What you should do
For each line in the data that includes "moved", make a copy.

Entries taken from a collection
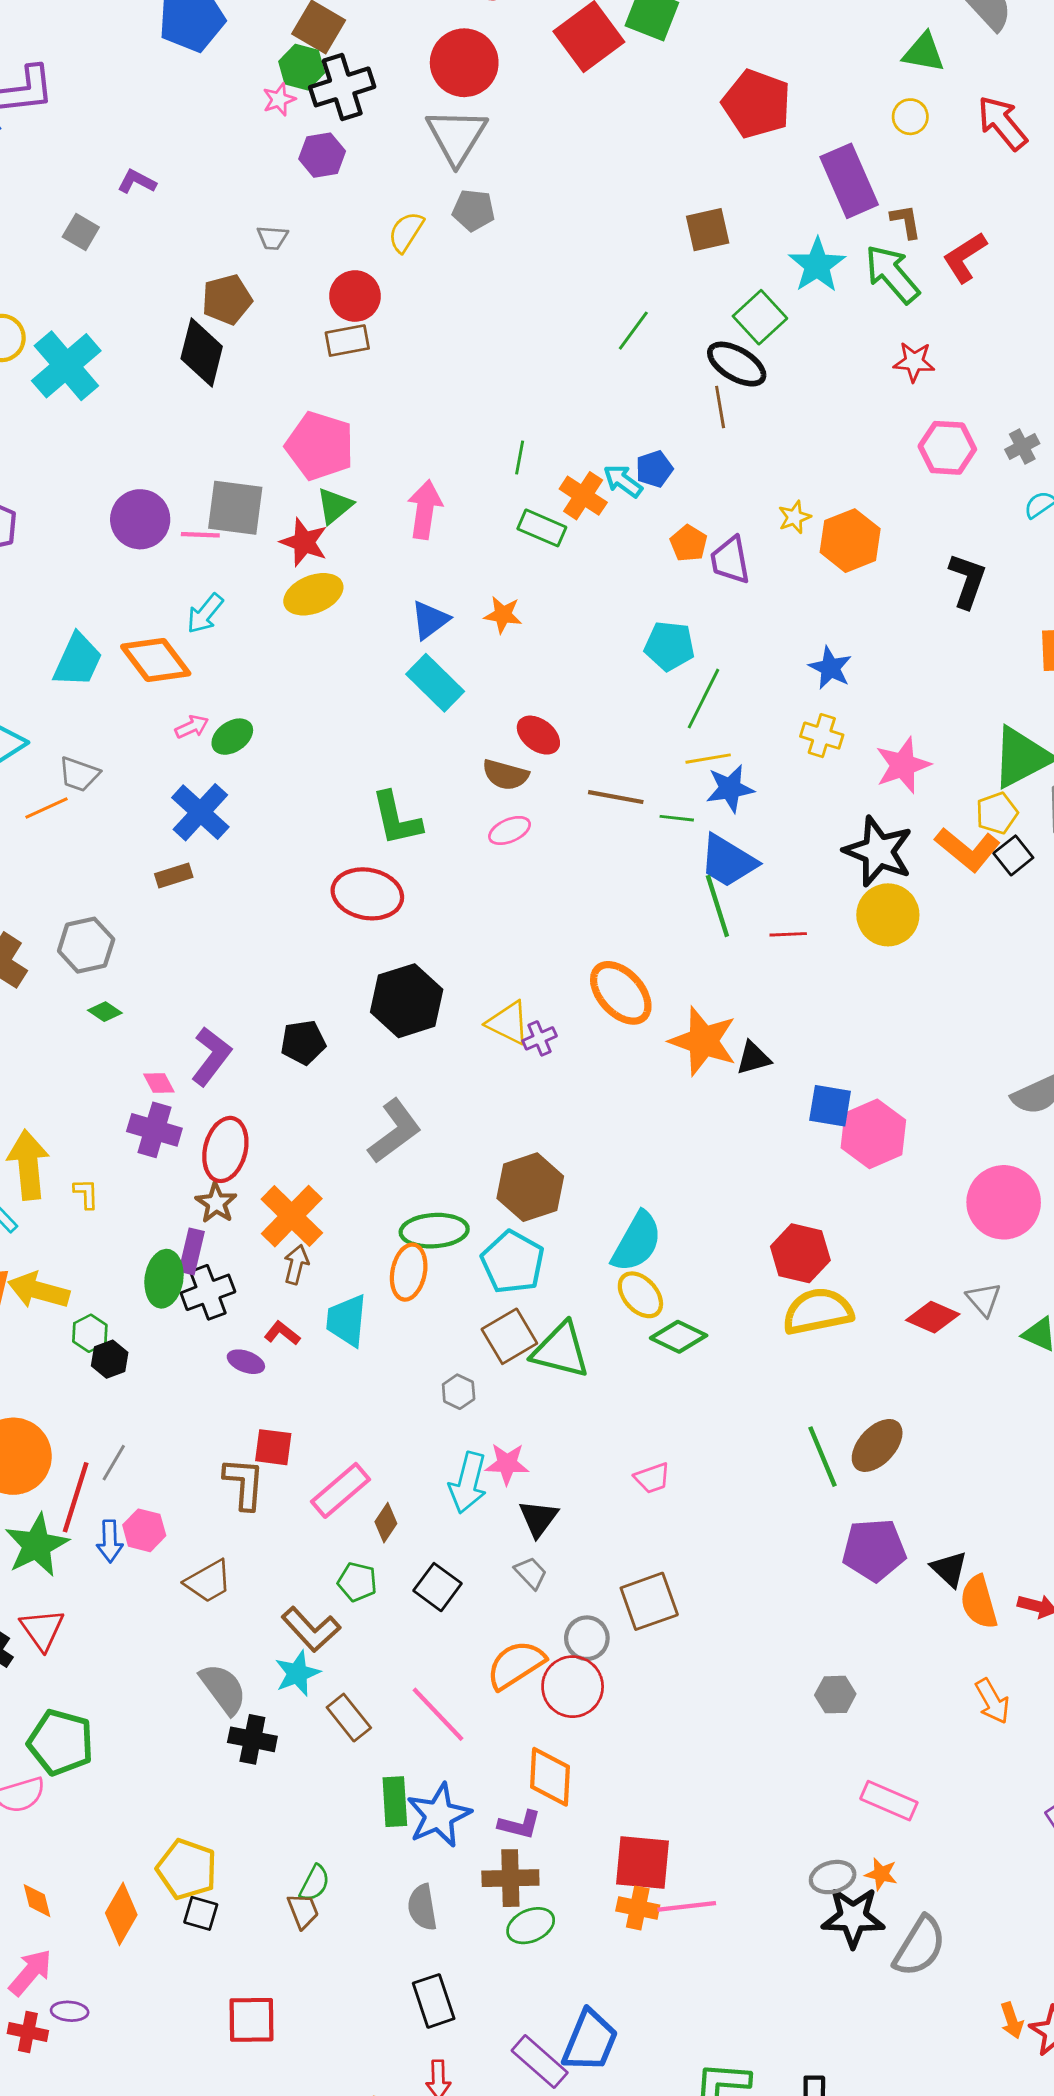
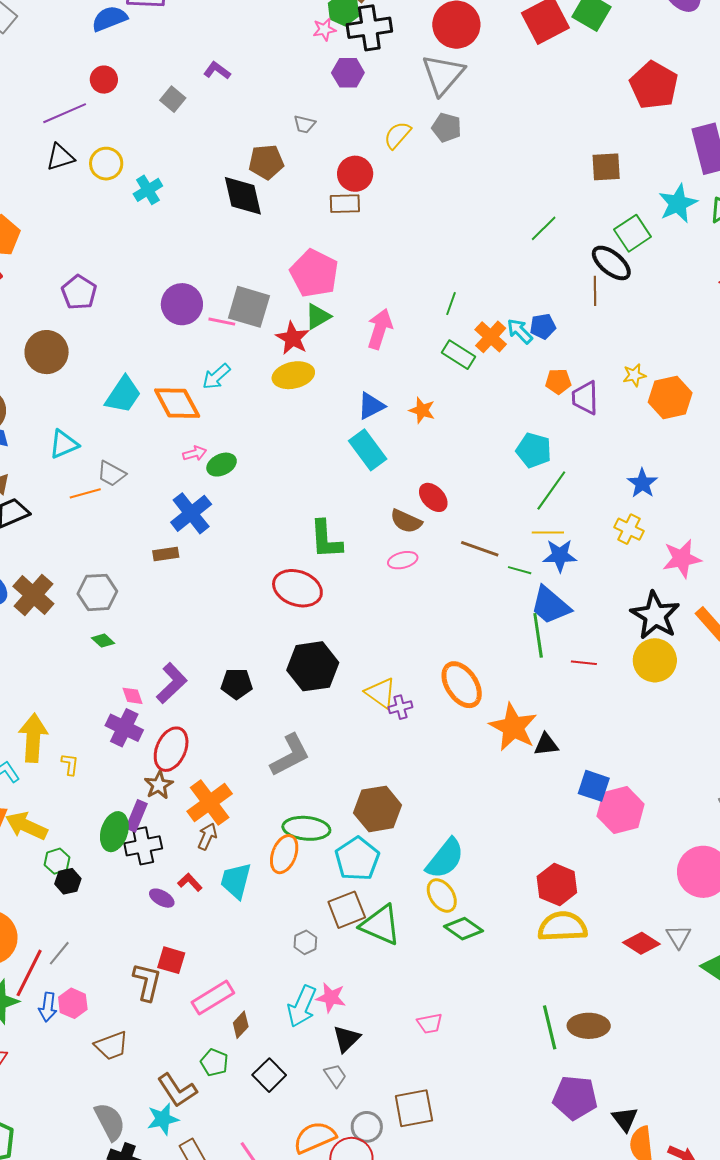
black diamond: (202, 352) -> (243, 196), turned -36
cyan cross: (66, 366) -> (148, 190), size x0.6
orange pentagon: (689, 543) -> (558, 382), turned 30
brown ellipse: (877, 1445) -> (589, 1026), turned 39

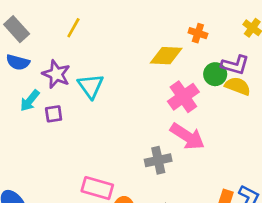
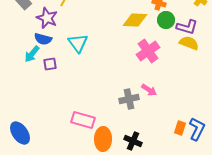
blue semicircle: (18, 62) -> (43, 39), moved
purple star: (56, 74) -> (47, 18), moved
green circle: (215, 74) -> (166, 20), moved
pink arrow: (187, 136) -> (149, 90), moved, size x0.6

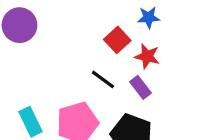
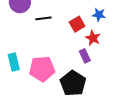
black line: (103, 79) -> (44, 18), moved, turned -56

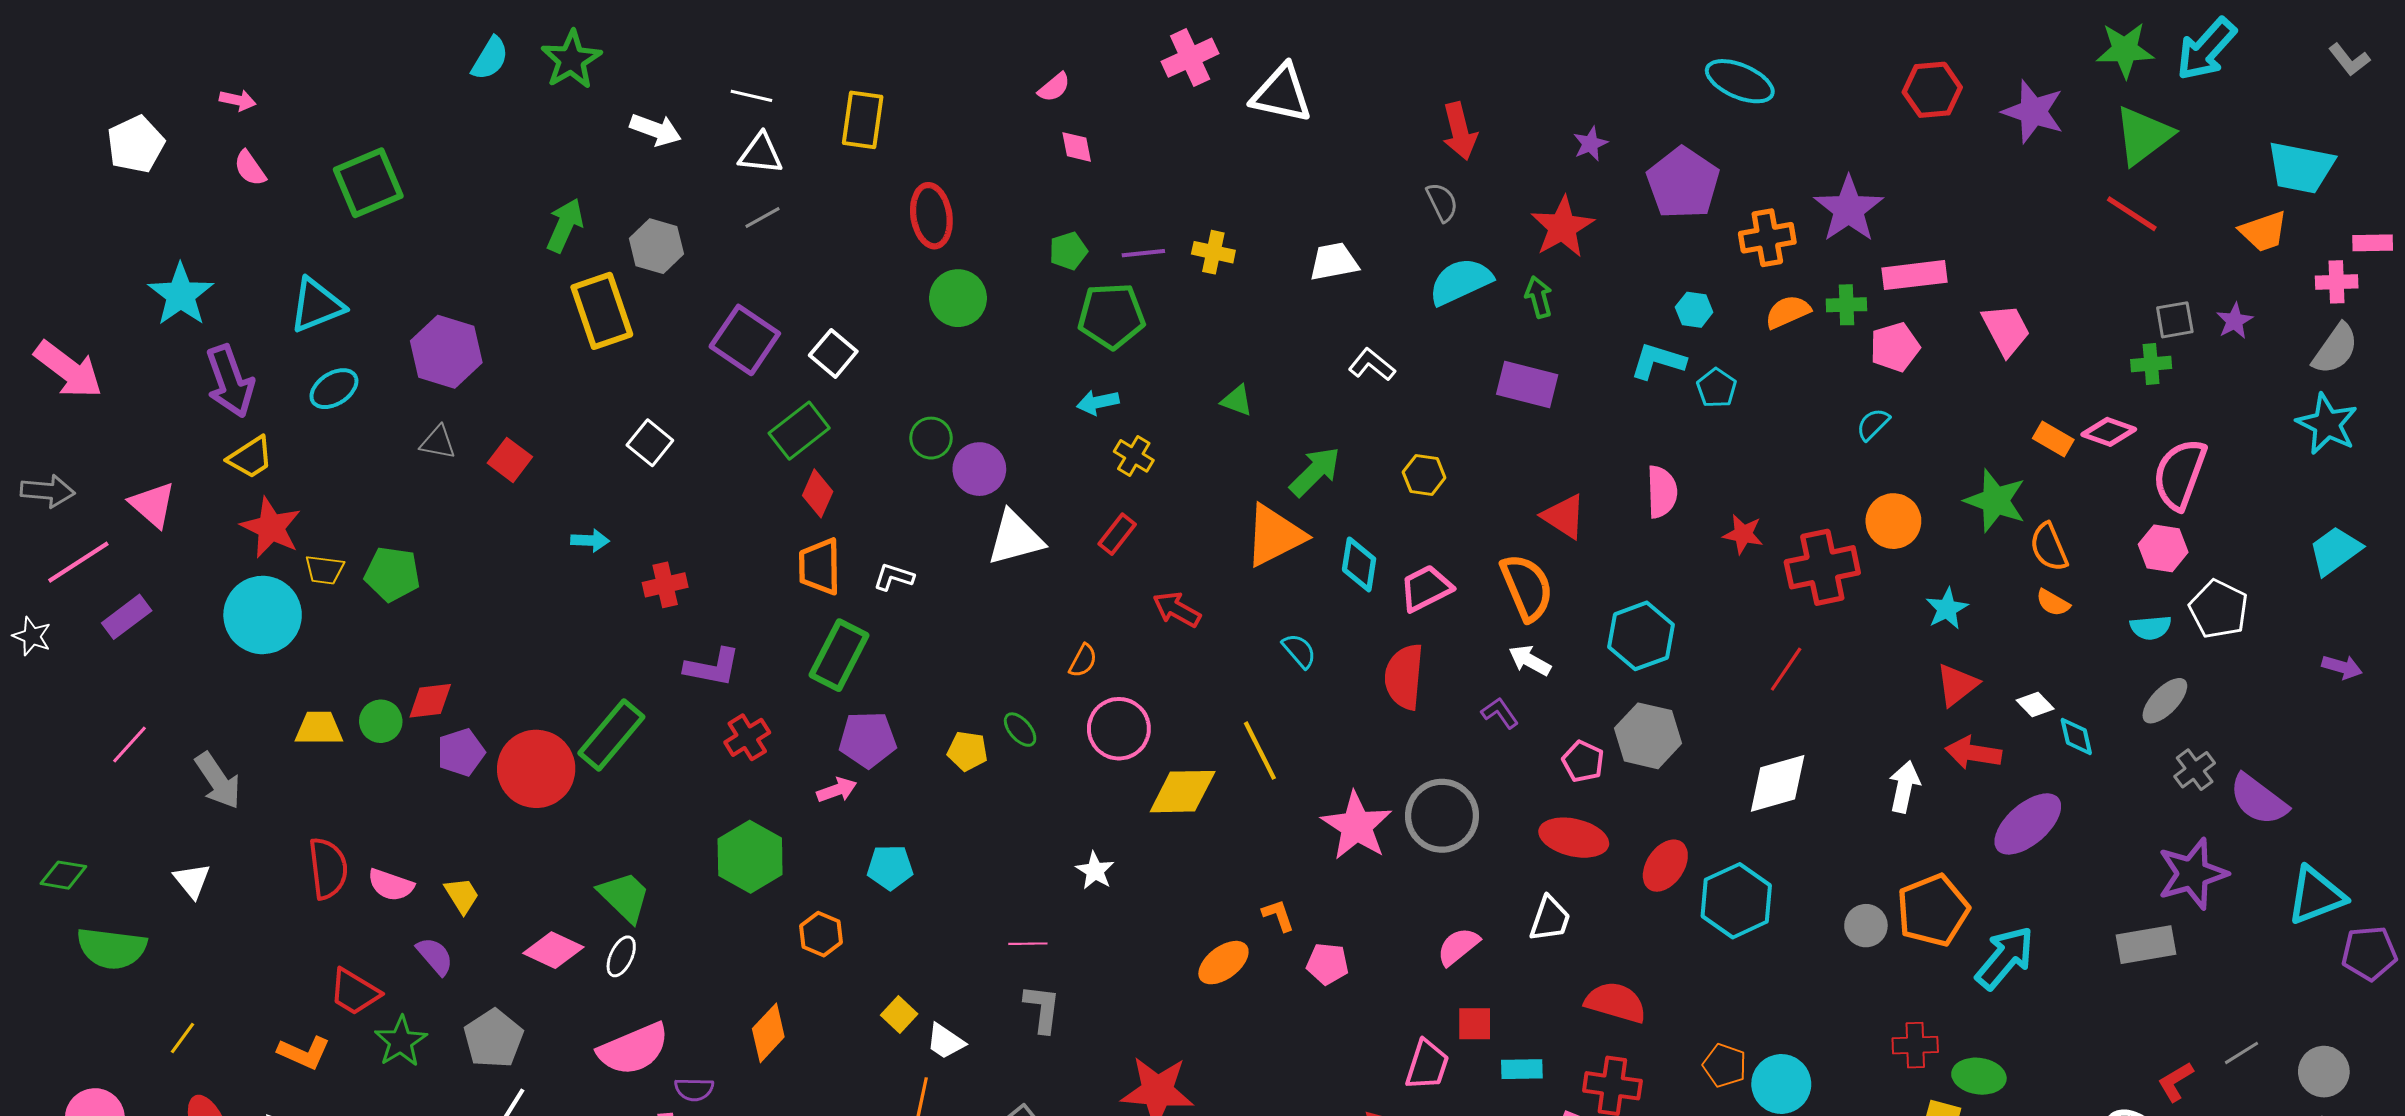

Task solution
blue semicircle: (18, 62) -> (43, 39), moved
purple star: (56, 74) -> (47, 18), moved
green circle: (215, 74) -> (166, 20), moved
pink arrow: (187, 136) -> (149, 90), moved, size x0.6
black line: (103, 79) -> (44, 18), moved, turned -56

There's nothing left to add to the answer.